### WHAT TO WORK ON
Could you return every line of the records below that contains the word "konewka"?

[Stored data entries]
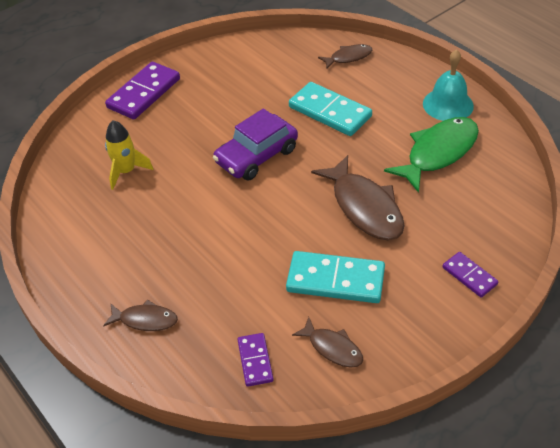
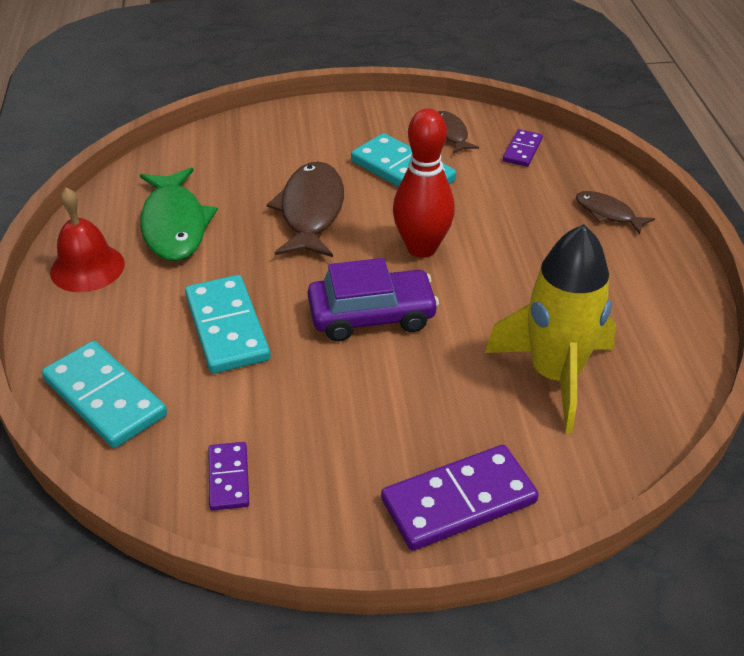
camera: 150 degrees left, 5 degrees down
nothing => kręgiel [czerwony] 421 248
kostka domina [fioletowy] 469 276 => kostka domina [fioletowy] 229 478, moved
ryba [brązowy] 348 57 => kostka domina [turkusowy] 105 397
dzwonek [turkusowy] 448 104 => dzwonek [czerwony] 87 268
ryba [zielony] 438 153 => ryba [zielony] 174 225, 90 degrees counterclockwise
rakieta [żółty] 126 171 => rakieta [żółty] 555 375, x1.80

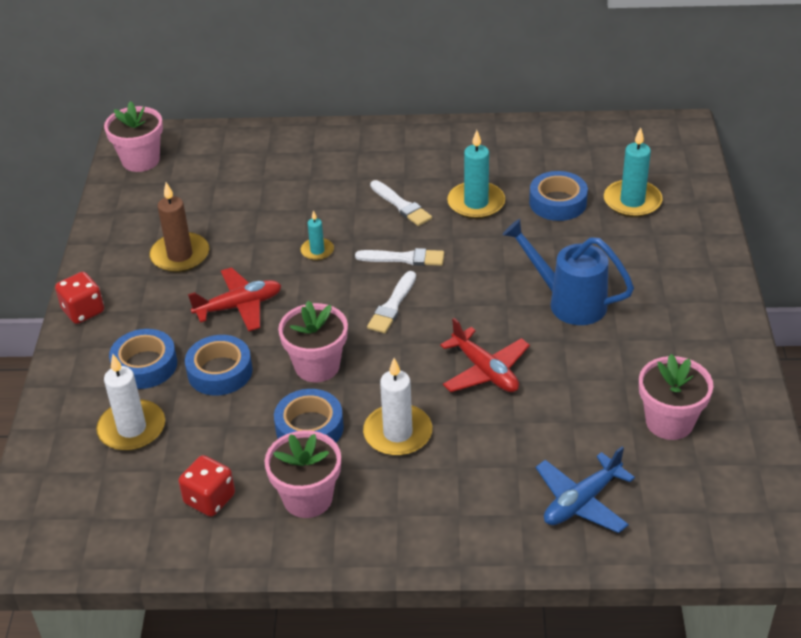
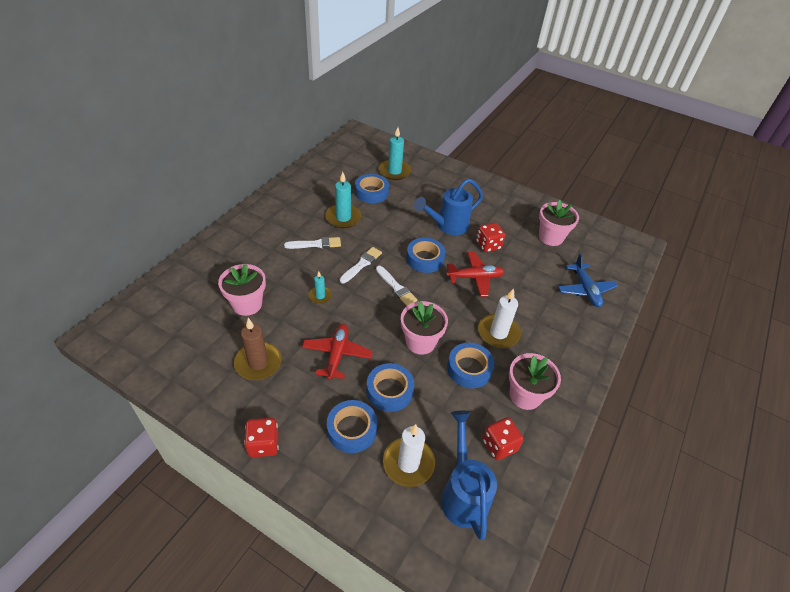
camera: 65 degrees left, 5 degrees up
nothing => taśma klejąca [niebieski] 425 259
nothing => konewka [niebieski] 463 493
nothing => kostka do gry [czerwony] 488 245
doniczka [różowy] 140 160 => doniczka [różowy] 247 304, moved

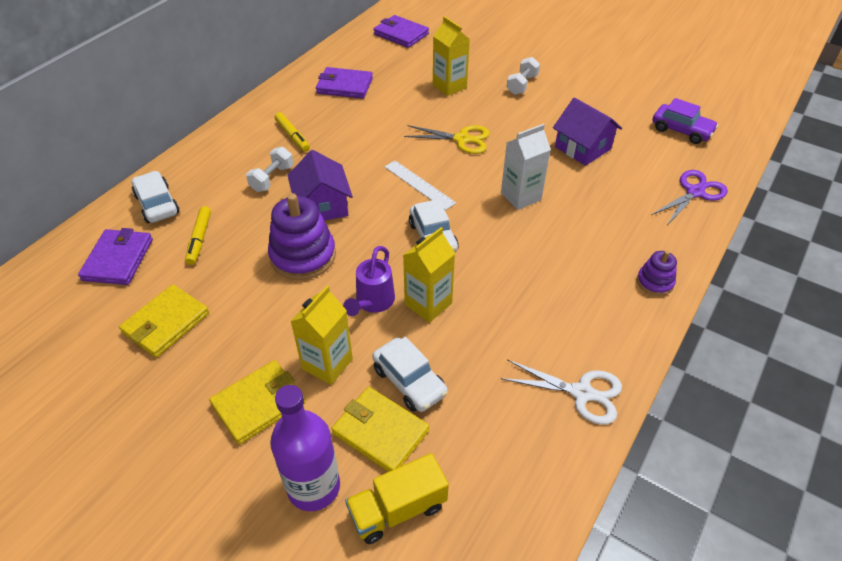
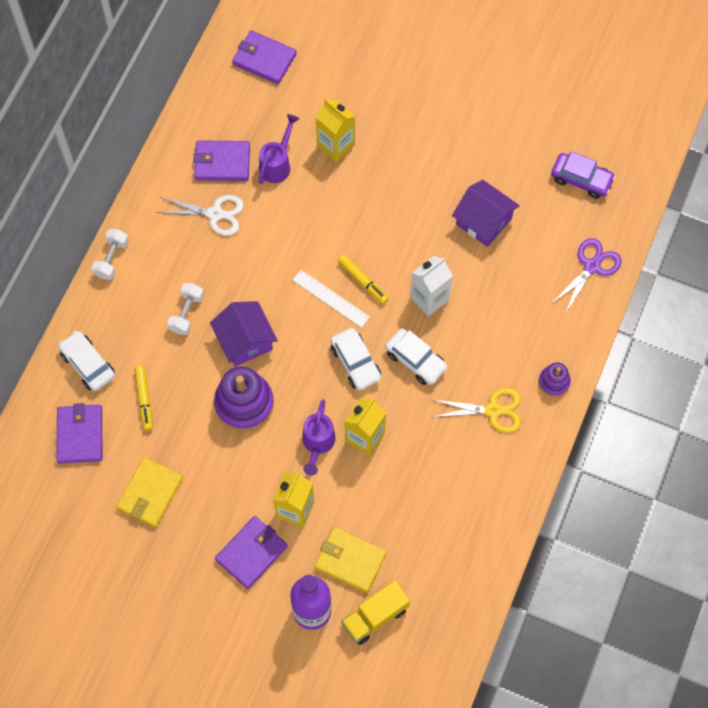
camera: 10 degrees left, 20 degrees up
nothing => konewka [fioletowy] 277 164
flamaster [żółty] 292 136 => flamaster [żółty] 363 281, moved
samochód [biały] 409 381 => samochód [biały] 415 360, moved
nożyczki [żółty] 462 139 => nożyczki [żółty] 493 410, moved
nożyczki [biały] 582 393 => nożyczki [biały] 215 214, moved
hantel [biały] 522 85 => hantel [biały] 112 259, moved
portfel [żółty] 259 403 => portfel [fioletowy] 251 553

### EXERCISE SOLUTION
nothing => konewka [niebieski] 463 493
nothing => konewka [fioletowy] 277 164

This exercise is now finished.